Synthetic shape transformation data
--
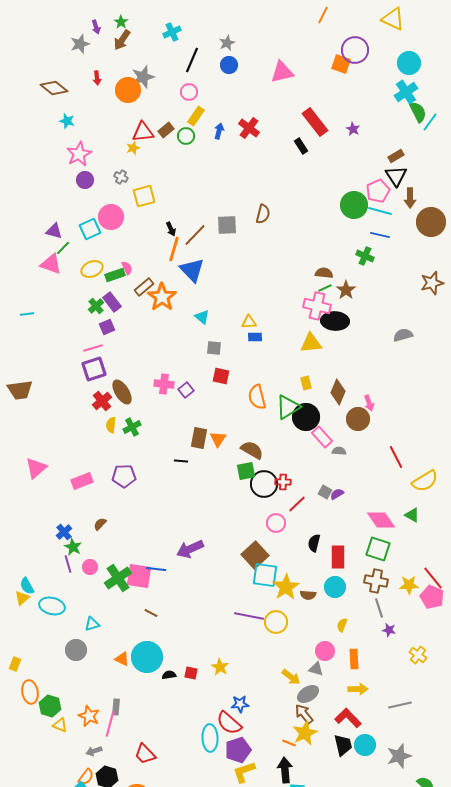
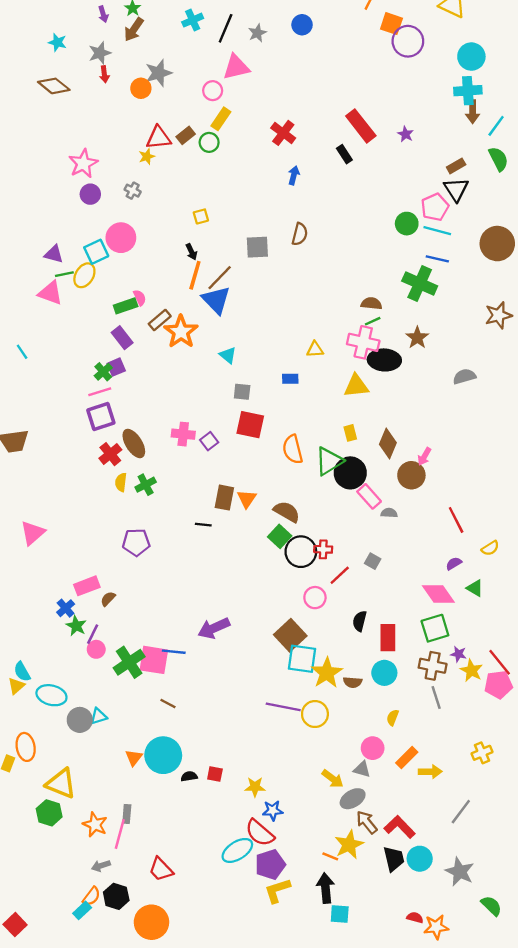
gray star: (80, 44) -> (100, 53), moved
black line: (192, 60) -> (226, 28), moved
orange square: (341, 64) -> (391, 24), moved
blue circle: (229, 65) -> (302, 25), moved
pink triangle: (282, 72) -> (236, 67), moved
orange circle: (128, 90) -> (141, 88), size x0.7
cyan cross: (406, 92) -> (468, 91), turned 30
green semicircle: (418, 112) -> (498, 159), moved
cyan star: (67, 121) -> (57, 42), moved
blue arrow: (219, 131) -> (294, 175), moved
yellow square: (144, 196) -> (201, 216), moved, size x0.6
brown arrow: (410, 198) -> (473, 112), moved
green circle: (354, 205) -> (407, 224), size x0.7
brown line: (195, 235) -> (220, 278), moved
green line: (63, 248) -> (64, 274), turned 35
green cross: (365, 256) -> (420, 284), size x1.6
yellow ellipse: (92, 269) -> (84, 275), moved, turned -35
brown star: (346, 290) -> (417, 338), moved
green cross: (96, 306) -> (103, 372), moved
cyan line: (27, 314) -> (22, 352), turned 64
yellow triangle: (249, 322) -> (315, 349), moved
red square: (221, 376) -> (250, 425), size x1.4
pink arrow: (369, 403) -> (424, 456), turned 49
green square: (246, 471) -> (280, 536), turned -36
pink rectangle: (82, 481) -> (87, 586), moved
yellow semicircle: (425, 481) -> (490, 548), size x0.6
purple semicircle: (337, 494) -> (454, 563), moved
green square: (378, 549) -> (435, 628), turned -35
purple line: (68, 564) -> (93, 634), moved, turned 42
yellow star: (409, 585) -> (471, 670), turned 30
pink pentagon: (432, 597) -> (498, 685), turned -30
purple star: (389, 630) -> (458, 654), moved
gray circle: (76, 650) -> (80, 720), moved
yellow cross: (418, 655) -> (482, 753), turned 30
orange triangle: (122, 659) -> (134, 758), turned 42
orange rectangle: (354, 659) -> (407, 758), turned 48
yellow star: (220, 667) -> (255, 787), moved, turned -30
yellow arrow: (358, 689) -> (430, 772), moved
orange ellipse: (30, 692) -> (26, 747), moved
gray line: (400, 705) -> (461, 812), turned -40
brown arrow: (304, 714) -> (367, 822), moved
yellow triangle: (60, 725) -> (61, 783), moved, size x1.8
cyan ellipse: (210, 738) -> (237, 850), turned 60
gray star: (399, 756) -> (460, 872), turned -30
--
» The task:
From the entries above, print the lines beginning at the one with "red square: (221, 376)" and stopping after the one with "yellow semicircle: (425, 481)", exactly as written and with nothing else.

» Exercise solution:
red square: (221, 376) -> (250, 425), size x1.4
pink arrow: (369, 403) -> (424, 456), turned 49
green square: (246, 471) -> (280, 536), turned -36
pink rectangle: (82, 481) -> (87, 586), moved
yellow semicircle: (425, 481) -> (490, 548), size x0.6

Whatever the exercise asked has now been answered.